### TASK BRIEF
Count how many lines of the data below contain the word "semicircle". Reply with that number only.

### INPUT

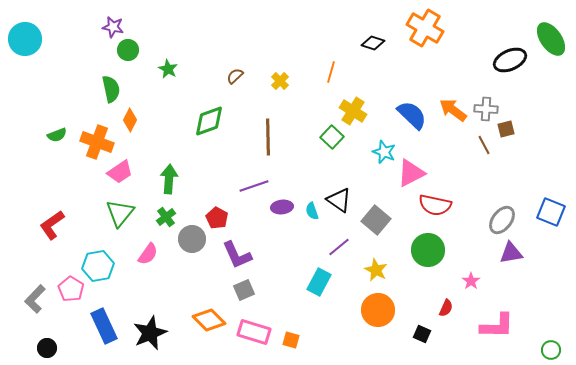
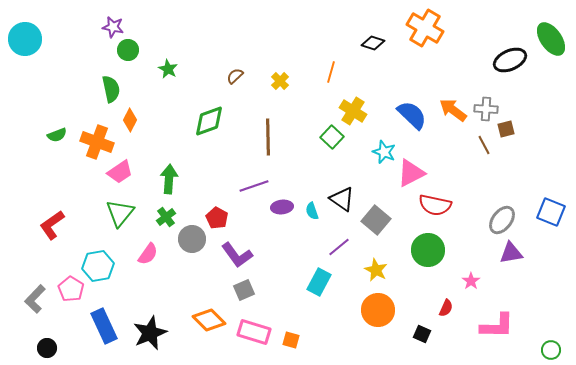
black triangle at (339, 200): moved 3 px right, 1 px up
purple L-shape at (237, 255): rotated 12 degrees counterclockwise
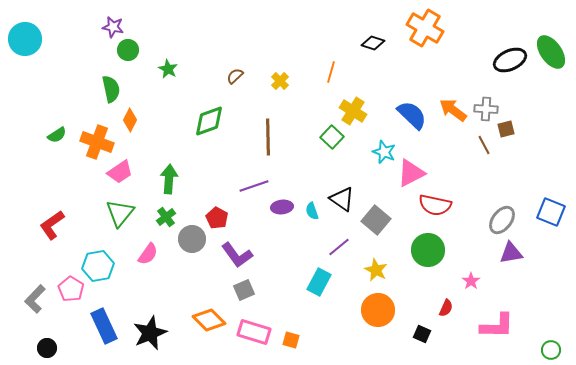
green ellipse at (551, 39): moved 13 px down
green semicircle at (57, 135): rotated 12 degrees counterclockwise
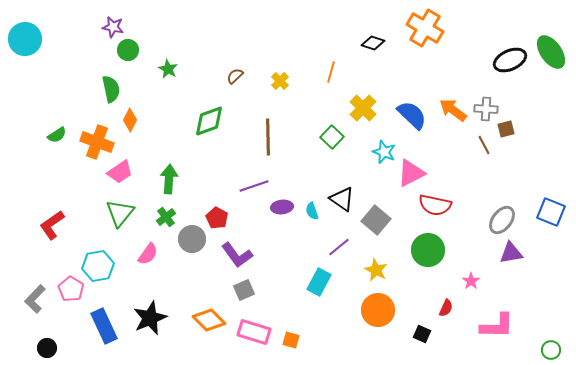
yellow cross at (353, 111): moved 10 px right, 3 px up; rotated 12 degrees clockwise
black star at (150, 333): moved 15 px up
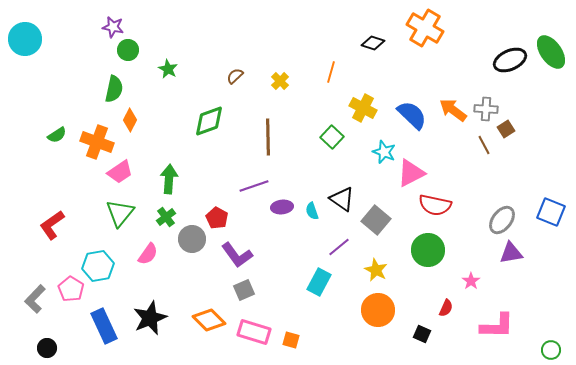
green semicircle at (111, 89): moved 3 px right; rotated 24 degrees clockwise
yellow cross at (363, 108): rotated 16 degrees counterclockwise
brown square at (506, 129): rotated 18 degrees counterclockwise
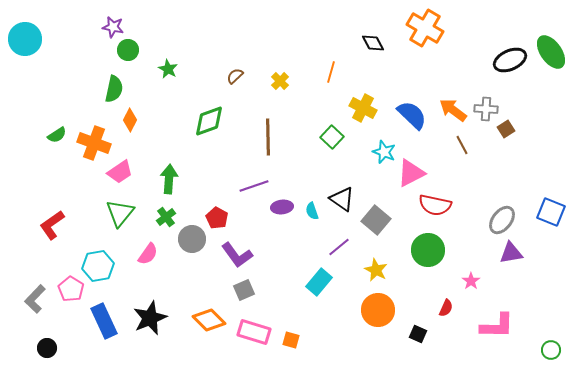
black diamond at (373, 43): rotated 45 degrees clockwise
orange cross at (97, 142): moved 3 px left, 1 px down
brown line at (484, 145): moved 22 px left
cyan rectangle at (319, 282): rotated 12 degrees clockwise
blue rectangle at (104, 326): moved 5 px up
black square at (422, 334): moved 4 px left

### CORRECT RESPONSE
2